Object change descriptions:
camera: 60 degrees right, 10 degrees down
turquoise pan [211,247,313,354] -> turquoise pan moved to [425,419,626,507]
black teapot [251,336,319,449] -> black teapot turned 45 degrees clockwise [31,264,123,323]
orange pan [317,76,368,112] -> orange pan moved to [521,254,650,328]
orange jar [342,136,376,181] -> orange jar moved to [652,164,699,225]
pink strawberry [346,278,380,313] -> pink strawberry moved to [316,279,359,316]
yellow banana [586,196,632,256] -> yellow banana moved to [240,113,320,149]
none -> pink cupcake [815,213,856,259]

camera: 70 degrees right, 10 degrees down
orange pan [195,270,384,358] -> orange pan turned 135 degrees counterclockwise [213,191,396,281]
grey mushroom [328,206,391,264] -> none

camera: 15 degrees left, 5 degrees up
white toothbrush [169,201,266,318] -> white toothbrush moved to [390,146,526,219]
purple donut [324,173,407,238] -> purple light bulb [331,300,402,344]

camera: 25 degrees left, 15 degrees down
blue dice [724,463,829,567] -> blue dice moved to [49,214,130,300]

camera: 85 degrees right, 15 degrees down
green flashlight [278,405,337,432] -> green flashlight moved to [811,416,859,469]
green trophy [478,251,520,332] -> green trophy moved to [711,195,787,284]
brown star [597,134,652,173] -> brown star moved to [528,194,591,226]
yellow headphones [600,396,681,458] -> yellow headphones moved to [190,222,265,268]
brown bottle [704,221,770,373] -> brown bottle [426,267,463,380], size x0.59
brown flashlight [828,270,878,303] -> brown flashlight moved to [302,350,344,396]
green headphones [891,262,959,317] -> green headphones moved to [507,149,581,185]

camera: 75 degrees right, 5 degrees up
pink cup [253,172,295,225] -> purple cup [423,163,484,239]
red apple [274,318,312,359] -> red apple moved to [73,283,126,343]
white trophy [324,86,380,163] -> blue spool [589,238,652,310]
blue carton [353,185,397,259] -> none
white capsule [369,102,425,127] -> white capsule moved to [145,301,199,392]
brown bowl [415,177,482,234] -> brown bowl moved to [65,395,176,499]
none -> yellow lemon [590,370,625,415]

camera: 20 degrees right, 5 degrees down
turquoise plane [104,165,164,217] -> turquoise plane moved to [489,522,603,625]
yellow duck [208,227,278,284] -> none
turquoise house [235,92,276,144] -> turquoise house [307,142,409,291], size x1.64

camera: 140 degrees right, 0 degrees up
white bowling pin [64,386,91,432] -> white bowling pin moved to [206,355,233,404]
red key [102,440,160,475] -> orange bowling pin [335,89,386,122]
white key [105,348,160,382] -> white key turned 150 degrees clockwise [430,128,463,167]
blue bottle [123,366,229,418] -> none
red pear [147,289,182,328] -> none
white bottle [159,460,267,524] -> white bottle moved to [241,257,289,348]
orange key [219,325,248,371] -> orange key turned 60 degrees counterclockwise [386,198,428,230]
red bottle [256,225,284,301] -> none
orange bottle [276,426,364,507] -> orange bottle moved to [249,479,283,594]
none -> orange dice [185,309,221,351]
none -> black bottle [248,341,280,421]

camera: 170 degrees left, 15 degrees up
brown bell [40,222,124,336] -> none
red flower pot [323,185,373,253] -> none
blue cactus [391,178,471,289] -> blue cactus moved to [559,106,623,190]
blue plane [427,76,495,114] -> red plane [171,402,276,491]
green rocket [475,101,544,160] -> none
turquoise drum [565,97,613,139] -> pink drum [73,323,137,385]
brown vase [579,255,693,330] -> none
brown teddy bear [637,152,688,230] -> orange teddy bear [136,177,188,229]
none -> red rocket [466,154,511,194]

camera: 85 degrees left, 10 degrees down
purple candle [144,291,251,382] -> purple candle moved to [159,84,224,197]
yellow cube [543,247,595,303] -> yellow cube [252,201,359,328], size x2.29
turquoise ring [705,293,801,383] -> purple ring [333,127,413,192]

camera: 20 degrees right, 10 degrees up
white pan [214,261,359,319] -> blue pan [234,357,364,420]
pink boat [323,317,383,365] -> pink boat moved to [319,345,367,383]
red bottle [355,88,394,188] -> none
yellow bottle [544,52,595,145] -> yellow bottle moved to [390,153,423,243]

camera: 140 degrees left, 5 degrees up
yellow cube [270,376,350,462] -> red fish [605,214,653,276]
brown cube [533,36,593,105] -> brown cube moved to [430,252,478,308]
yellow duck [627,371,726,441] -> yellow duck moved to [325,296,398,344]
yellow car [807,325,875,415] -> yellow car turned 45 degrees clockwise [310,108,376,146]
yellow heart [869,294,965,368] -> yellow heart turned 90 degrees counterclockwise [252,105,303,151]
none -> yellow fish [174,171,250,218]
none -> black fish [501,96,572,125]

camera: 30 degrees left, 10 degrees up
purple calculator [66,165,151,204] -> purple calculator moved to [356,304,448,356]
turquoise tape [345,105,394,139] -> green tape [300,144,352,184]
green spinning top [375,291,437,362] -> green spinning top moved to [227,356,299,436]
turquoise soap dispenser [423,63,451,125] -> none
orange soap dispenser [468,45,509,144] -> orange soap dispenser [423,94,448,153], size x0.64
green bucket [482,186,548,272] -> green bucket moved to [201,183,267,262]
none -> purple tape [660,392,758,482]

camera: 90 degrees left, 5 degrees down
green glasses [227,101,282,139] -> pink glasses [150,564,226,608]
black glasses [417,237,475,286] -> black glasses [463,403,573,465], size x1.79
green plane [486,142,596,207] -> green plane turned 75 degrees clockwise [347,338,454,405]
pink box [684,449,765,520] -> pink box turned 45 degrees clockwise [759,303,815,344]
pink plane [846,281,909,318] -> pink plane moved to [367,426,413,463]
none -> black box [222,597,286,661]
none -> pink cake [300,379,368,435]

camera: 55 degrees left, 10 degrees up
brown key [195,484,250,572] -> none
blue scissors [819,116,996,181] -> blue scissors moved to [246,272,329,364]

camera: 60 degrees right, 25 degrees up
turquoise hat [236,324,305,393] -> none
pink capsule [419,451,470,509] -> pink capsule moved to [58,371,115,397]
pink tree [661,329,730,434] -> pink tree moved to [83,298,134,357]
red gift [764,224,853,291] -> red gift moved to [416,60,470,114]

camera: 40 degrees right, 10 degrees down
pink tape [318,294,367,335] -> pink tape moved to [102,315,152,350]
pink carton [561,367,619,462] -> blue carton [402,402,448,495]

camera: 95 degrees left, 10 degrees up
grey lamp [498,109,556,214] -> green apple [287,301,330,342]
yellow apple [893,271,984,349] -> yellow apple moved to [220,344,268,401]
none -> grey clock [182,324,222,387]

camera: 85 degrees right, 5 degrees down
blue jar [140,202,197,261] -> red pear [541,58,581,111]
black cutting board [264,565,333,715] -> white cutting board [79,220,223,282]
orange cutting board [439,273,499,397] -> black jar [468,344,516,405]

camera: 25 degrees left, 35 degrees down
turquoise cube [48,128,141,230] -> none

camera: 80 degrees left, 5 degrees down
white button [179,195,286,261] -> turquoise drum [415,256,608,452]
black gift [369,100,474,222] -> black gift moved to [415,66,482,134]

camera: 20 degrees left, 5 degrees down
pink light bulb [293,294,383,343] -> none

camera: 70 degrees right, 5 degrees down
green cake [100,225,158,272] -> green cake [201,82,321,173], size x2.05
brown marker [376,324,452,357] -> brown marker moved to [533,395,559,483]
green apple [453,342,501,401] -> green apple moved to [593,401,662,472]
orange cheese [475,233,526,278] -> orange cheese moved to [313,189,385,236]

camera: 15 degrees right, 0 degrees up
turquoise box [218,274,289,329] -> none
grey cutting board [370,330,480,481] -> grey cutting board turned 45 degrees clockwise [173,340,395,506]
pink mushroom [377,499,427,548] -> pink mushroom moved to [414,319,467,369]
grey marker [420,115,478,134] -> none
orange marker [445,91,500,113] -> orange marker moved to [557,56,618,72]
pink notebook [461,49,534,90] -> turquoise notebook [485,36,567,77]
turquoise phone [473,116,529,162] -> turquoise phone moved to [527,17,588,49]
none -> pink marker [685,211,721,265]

◆ TASK DIRECTIONS: If a line in the records above includes the string "trophy", copy it.

◆ FINAL ANSWER:
green trophy [478,251,520,332] -> green trophy moved to [711,195,787,284]
white trophy [324,86,380,163] -> blue spool [589,238,652,310]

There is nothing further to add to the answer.